> **WHAT YOU HAVE TO DO**
Each line below with the word "degrees" needs to be copied.

> **TASK INPUTS**

- - - - -

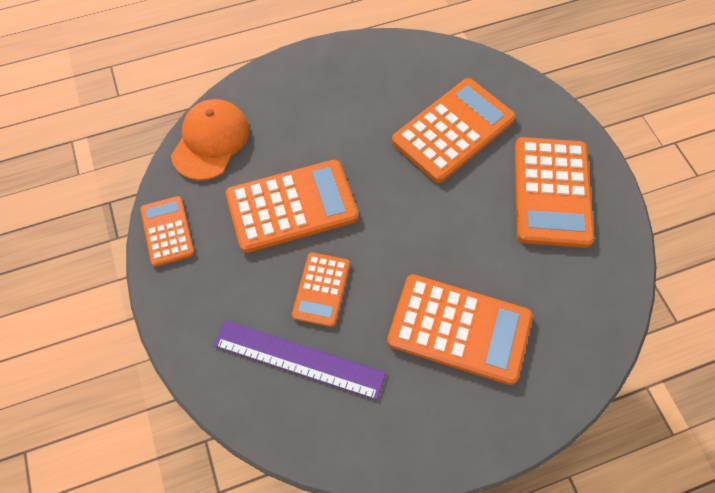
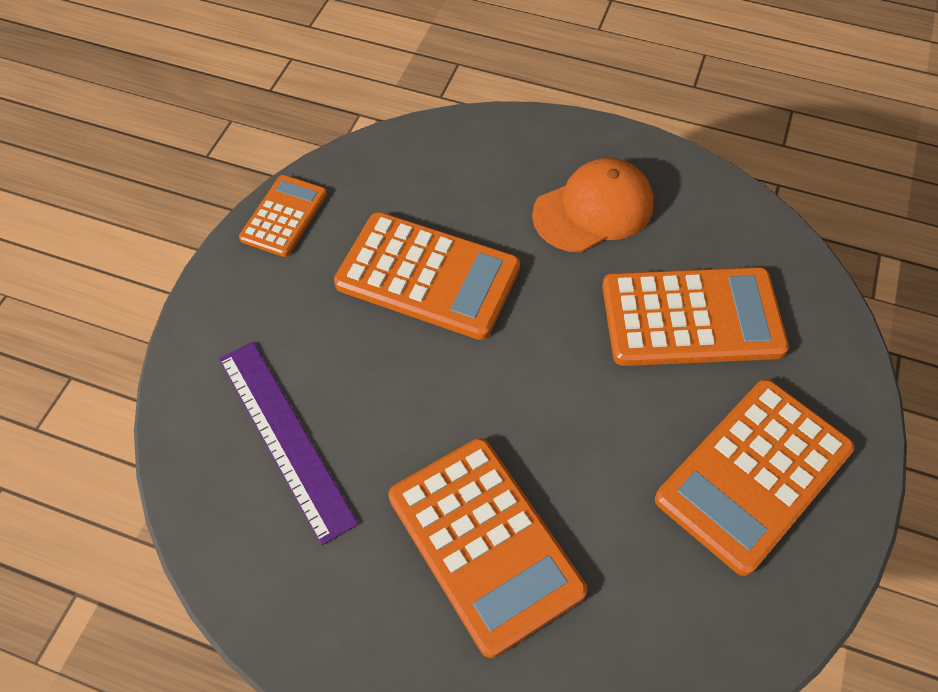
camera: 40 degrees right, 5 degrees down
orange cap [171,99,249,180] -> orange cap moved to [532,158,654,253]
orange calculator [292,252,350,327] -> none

- - - - -

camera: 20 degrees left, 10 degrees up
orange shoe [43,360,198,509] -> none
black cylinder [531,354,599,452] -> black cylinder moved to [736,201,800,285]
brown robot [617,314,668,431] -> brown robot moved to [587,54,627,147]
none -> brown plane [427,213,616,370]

- - - - -

> **ANSWER SPACE**
camera: 40 degrees right, 5 degrees down
camera: 20 degrees left, 10 degrees up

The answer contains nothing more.